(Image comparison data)
++++++

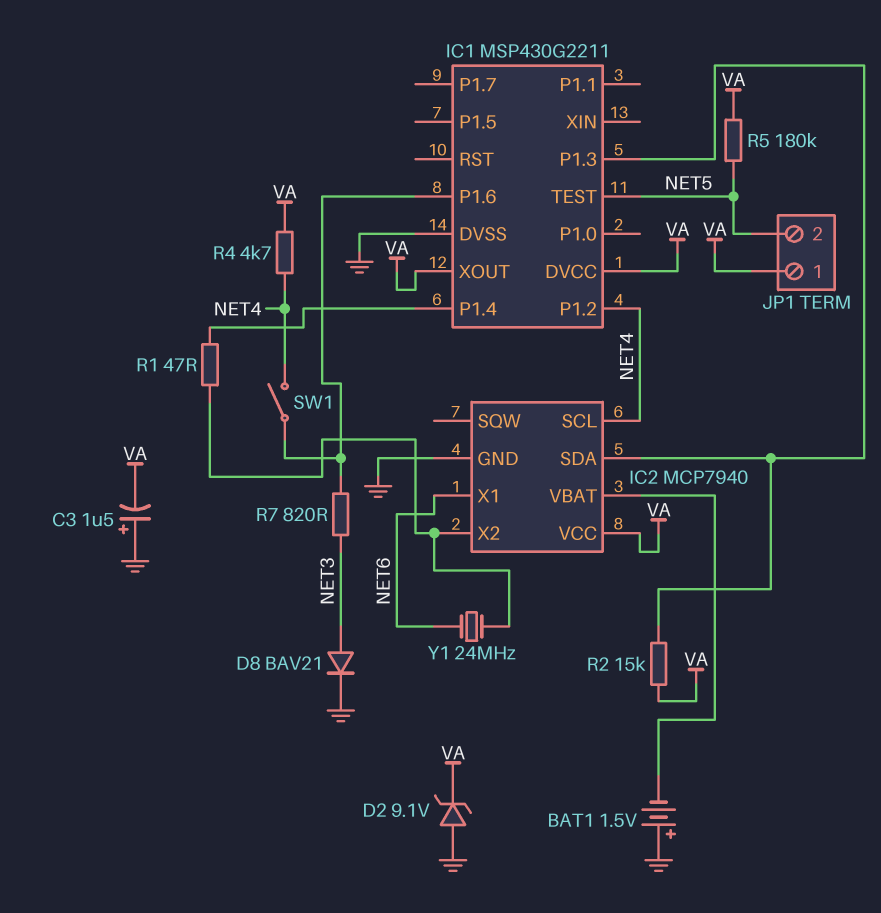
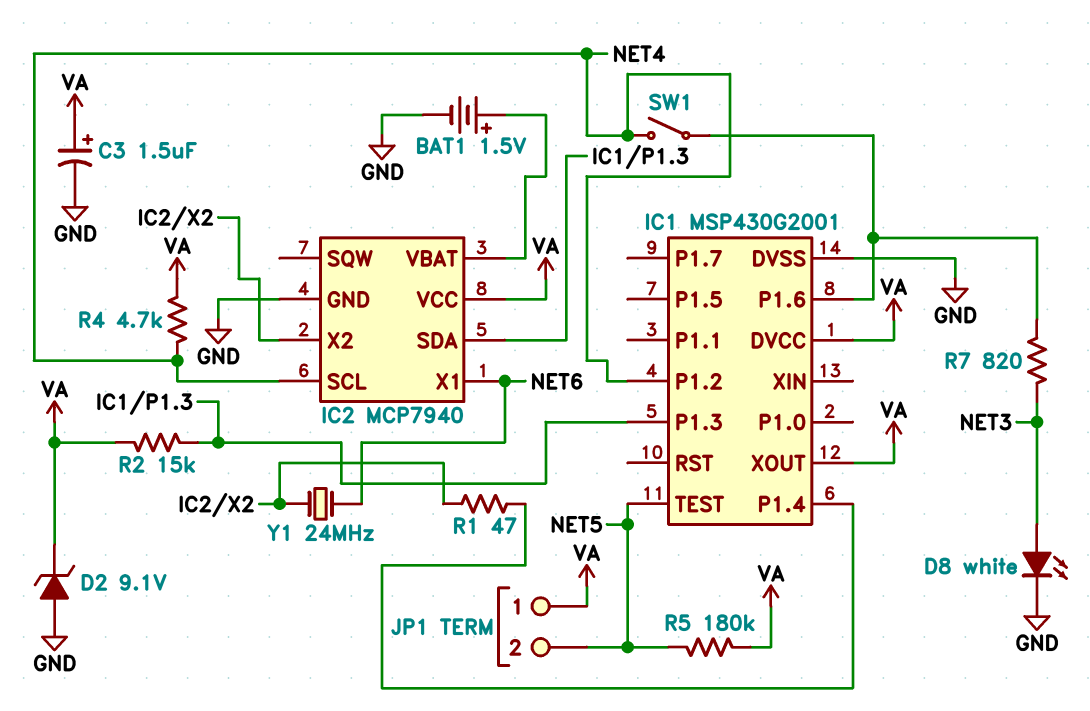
BAT1: 1.5V (plus GND, minus IC2/VBAT) -> 1.5V (plus IC2/VBAT, minus GND)
C3: 1.5uF (plus GND, minus VA) -> 1.5uF (plus VA, minus GND)
D8: diode BAV21 (A NET3, K GND) -> LED white (A NET3, K GND)
IC1: MSP430G2211 -> MSP430G2001

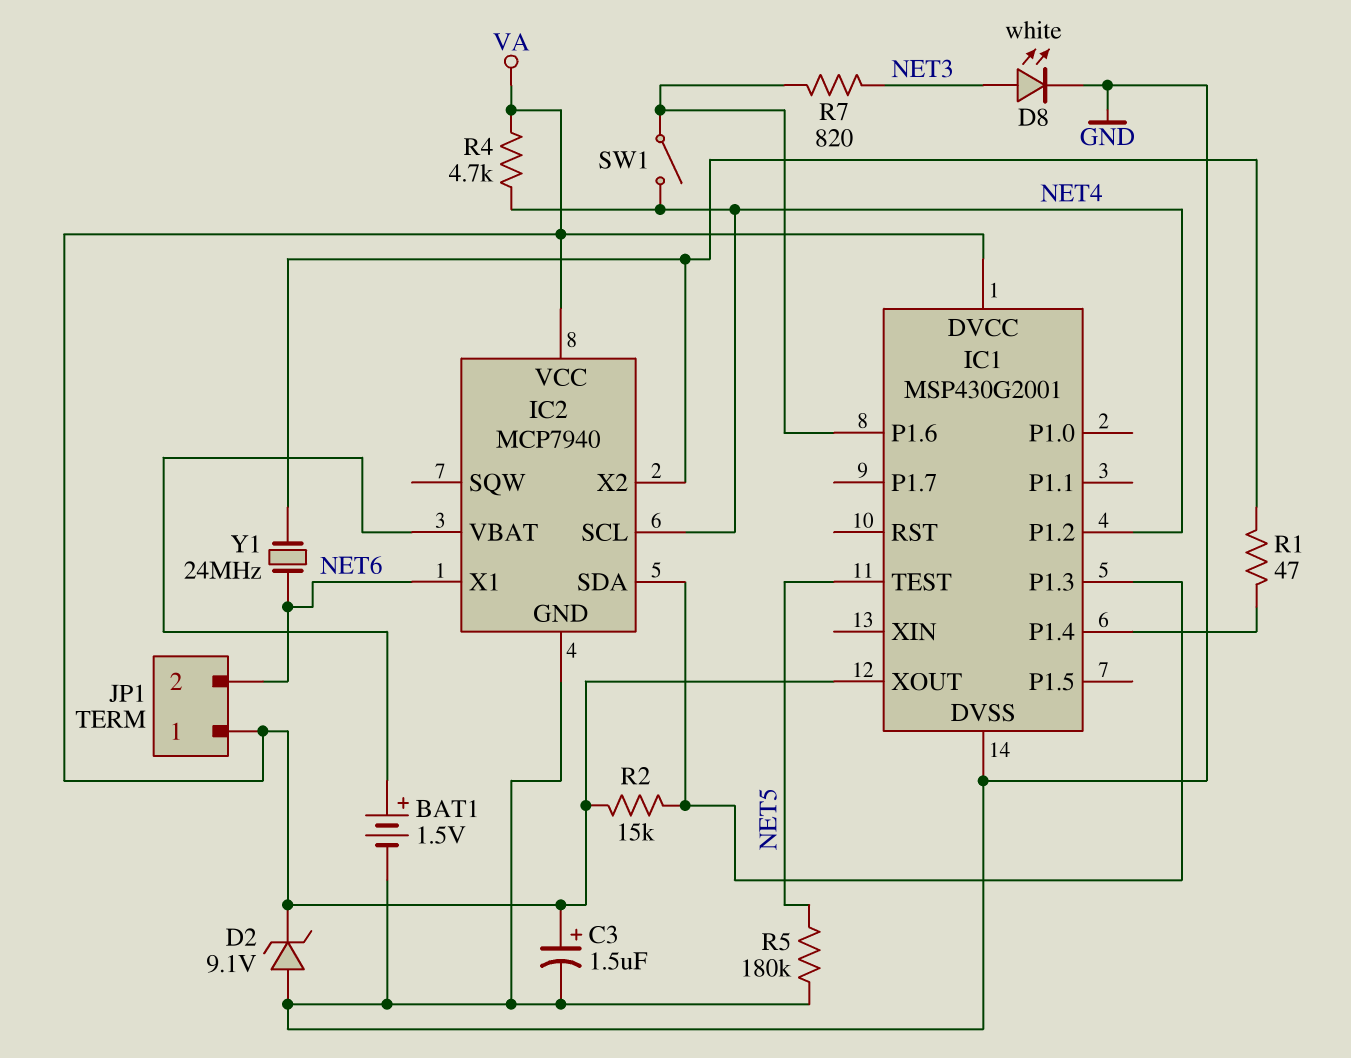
JP1 pin 2: NET5 -> NET6
R5: 180k (NET5, VA) -> 180k (GND, NET5)

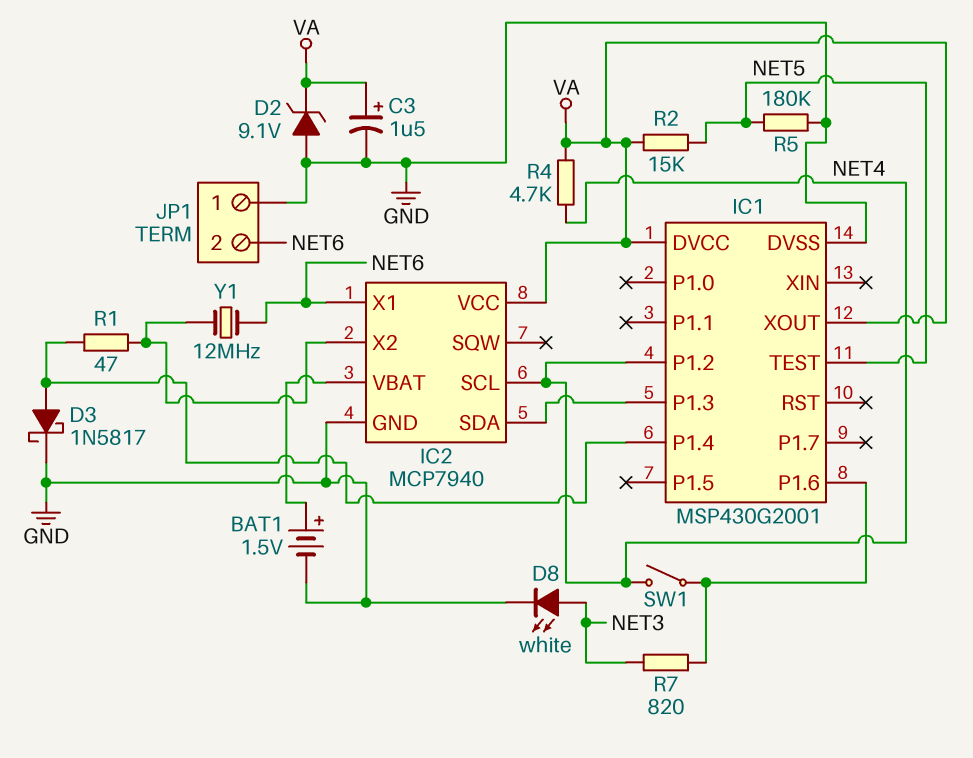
D3: none -> schottky 1N5817 (A IC1/P1.4, K GND)
JP1 pin 1: VA -> GND
R2: 15k (IC1/P1.3, VA) -> 15k (NET5, VA)
Y1: 24MHz (IC2/X2, NET6) -> 12MHz (IC2/X2, NET6)

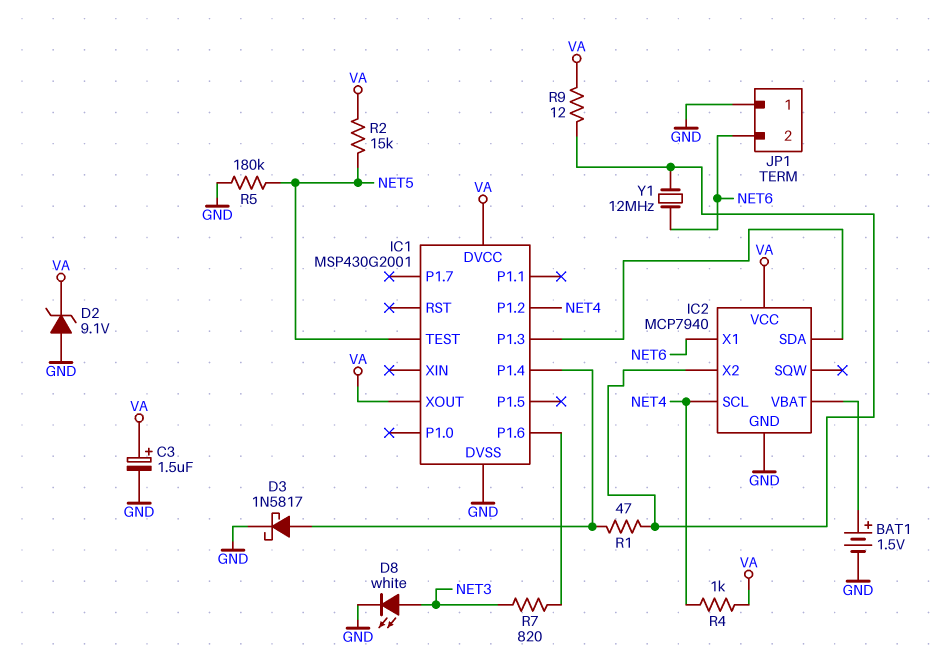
R4: 4.7k (NET4, VA) -> 1k (NET4, VA)
R9: none -> 12 (IC2/X2, VA)
SW1: switch (IC1/P1.6, NET4) -> none

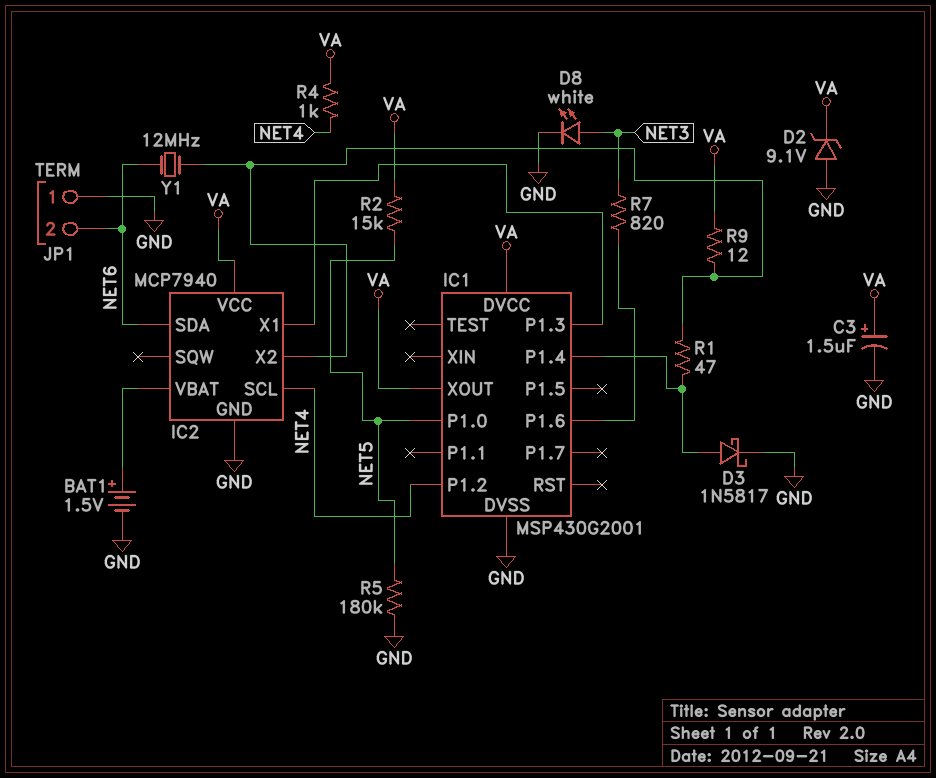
IC1 pin P1.0: none -> NET5
IC1 pin TEST: NET5 -> none
IC2 pin SDA: IC1/P1.3 -> NET6
IC2 pin X1: NET6 -> IC1/P1.3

++++++

_Problem to work on_
Copy out the entries exactly. No pictures.

_Output for this exercise_
BAT1: 1.5V (plus GND, minus IC2/VBAT) -> 1.5V (plus IC2/VBAT, minus GND)
C3: 1.5uF (plus GND, minus VA) -> 1.5uF (plus VA, minus GND)
D8: diode BAV21 (A NET3, K GND) -> LED white (A NET3, K GND)
IC1: MSP430G2211 -> MSP430G2001

JP1 pin 2: NET5 -> NET6
R5: 180k (NET5, VA) -> 180k (GND, NET5)

D3: none -> schottky 1N5817 (A IC1/P1.4, K GND)
JP1 pin 1: VA -> GND
R2: 15k (IC1/P1.3, VA) -> 15k (NET5, VA)
Y1: 24MHz (IC2/X2, NET6) -> 12MHz (IC2/X2, NET6)

R4: 4.7k (NET4, VA) -> 1k (NET4, VA)
R9: none -> 12 (IC2/X2, VA)
SW1: switch (IC1/P1.6, NET4) -> none

IC1 pin P1.0: none -> NET5
IC1 pin TEST: NET5 -> none
IC2 pin SDA: IC1/P1.3 -> NET6
IC2 pin X1: NET6 -> IC1/P1.3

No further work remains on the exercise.